Task details
Once you have read the entries below, give them all again without any difference.

+ + +

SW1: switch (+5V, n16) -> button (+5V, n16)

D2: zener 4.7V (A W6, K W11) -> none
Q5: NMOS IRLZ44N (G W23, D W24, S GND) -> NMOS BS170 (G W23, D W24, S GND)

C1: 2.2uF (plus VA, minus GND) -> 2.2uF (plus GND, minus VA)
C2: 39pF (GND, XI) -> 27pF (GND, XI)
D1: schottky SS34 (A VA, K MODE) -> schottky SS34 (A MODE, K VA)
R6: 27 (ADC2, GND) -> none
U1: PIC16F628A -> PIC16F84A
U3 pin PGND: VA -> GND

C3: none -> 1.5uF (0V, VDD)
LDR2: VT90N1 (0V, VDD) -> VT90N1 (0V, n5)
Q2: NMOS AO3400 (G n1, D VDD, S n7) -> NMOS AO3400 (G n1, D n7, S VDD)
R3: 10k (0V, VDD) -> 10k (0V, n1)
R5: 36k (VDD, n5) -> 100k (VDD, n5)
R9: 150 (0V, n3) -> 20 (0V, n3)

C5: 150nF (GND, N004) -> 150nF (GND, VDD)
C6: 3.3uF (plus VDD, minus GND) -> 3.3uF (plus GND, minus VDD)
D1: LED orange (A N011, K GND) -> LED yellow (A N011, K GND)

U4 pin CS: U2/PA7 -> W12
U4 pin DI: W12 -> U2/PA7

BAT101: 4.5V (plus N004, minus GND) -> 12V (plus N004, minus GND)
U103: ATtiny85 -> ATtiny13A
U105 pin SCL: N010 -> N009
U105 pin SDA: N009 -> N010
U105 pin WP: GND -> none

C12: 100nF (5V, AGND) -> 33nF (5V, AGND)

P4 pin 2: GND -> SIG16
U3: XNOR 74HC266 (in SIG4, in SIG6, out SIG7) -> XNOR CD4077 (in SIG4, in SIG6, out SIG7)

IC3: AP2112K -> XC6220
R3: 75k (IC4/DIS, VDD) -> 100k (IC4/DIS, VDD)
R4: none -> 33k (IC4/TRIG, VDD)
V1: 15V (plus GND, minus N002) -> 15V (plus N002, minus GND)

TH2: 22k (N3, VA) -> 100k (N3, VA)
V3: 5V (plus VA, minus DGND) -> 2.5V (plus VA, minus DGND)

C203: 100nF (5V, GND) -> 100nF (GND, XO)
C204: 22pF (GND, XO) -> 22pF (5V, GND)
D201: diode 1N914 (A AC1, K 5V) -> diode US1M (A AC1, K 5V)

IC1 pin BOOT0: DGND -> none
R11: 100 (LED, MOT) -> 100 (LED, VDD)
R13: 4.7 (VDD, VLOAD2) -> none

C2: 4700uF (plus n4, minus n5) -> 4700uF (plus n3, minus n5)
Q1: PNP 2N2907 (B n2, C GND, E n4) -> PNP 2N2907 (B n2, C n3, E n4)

+ + +

Problem solution
SW1: switch (+5V, n16) -> button (+5V, n16)

D2: zener 4.7V (A W6, K W11) -> none
Q5: NMOS IRLZ44N (G W23, D W24, S GND) -> NMOS BS170 (G W23, D W24, S GND)

C1: 2.2uF (plus VA, minus GND) -> 2.2uF (plus GND, minus VA)
C2: 39pF (GND, XI) -> 27pF (GND, XI)
D1: schottky SS34 (A VA, K MODE) -> schottky SS34 (A MODE, K VA)
R6: 27 (ADC2, GND) -> none
U1: PIC16F628A -> PIC16F84A
U3 pin PGND: VA -> GND

C3: none -> 1.5uF (0V, VDD)
LDR2: VT90N1 (0V, VDD) -> VT90N1 (0V, n5)
Q2: NMOS AO3400 (G n1, D VDD, S n7) -> NMOS AO3400 (G n1, D n7, S VDD)
R3: 10k (0V, VDD) -> 10k (0V, n1)
R5: 36k (VDD, n5) -> 100k (VDD, n5)
R9: 150 (0V, n3) -> 20 (0V, n3)

C5: 150nF (GND, N004) -> 150nF (GND, VDD)
C6: 3.3uF (plus VDD, minus GND) -> 3.3uF (plus GND, minus VDD)
D1: LED orange (A N011, K GND) -> LED yellow (A N011, K GND)

U4 pin CS: U2/PA7 -> W12
U4 pin DI: W12 -> U2/PA7

BAT101: 4.5V (plus N004, minus GND) -> 12V (plus N004, minus GND)
U103: ATtiny85 -> ATtiny13A
U105 pin SCL: N010 -> N009
U105 pin SDA: N009 -> N010
U105 pin WP: GND -> none

C12: 100nF (5V, AGND) -> 33nF (5V, AGND)

P4 pin 2: GND -> SIG16
U3: XNOR 74HC266 (in SIG4, in SIG6, out SIG7) -> XNOR CD4077 (in SIG4, in SIG6, out SIG7)

IC3: AP2112K -> XC6220
R3: 75k (IC4/DIS, VDD) -> 100k (IC4/DIS, VDD)
R4: none -> 33k (IC4/TRIG, VDD)
V1: 15V (plus GND, minus N002) -> 15V (plus N002, minus GND)

TH2: 22k (N3, VA) -> 100k (N3, VA)
V3: 5V (plus VA, minus DGND) -> 2.5V (plus VA, minus DGND)

C203: 100nF (5V, GND) -> 100nF (GND, XO)
C204: 22pF (GND, XO) -> 22pF (5V, GND)
D201: diode 1N914 (A AC1, K 5V) -> diode US1M (A AC1, K 5V)

IC1 pin BOOT0: DGND -> none
R11: 100 (LED, MOT) -> 100 (LED, VDD)
R13: 4.7 (VDD, VLOAD2) -> none

C2: 4700uF (plus n4, minus n5) -> 4700uF (plus n3, minus n5)
Q1: PNP 2N2907 (B n2, C GND, E n4) -> PNP 2N2907 (B n2, C n3, E n4)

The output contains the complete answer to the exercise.